##### Provided data
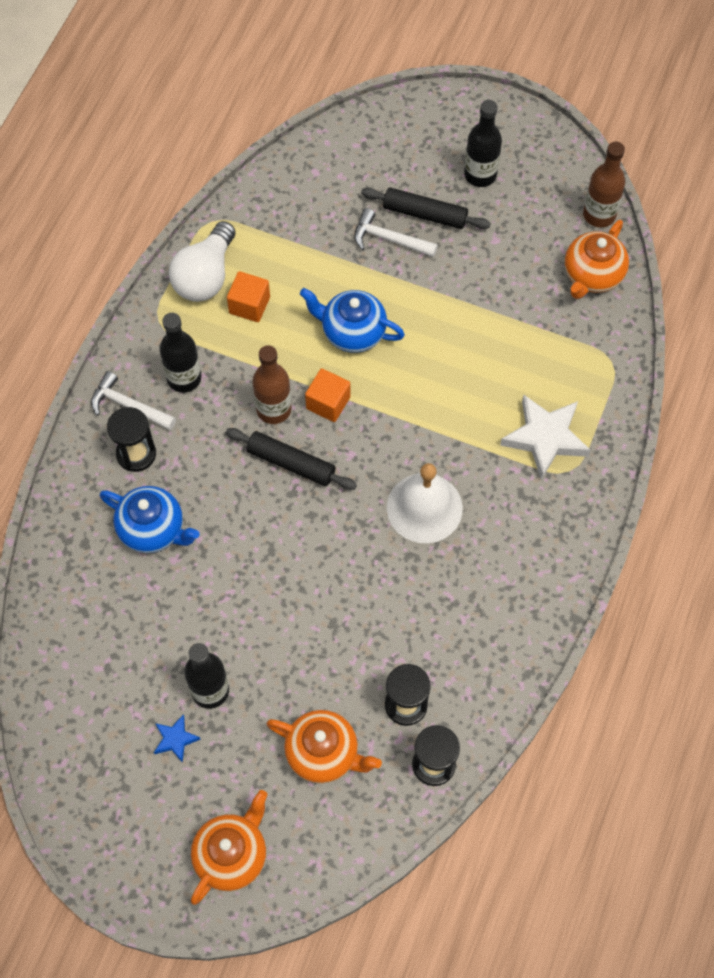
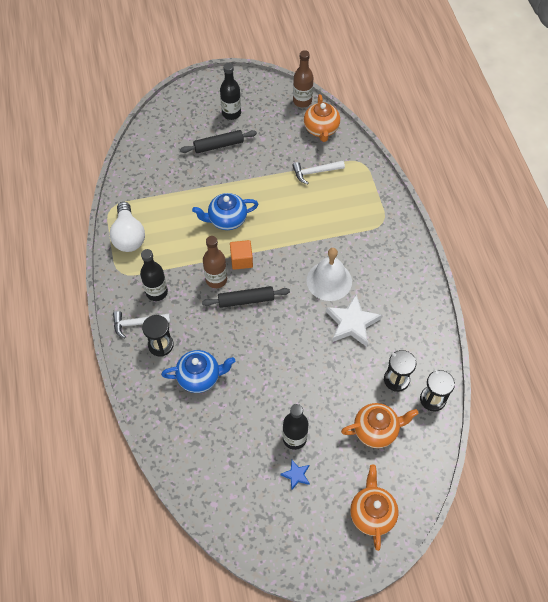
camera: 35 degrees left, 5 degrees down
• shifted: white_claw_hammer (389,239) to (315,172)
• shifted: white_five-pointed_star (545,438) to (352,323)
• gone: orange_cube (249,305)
##########
Every line containing the word "shifted" must be copied from the material above.

• shifted: white_claw_hammer (389,239) to (315,172)
• shifted: white_five-pointed_star (545,438) to (352,323)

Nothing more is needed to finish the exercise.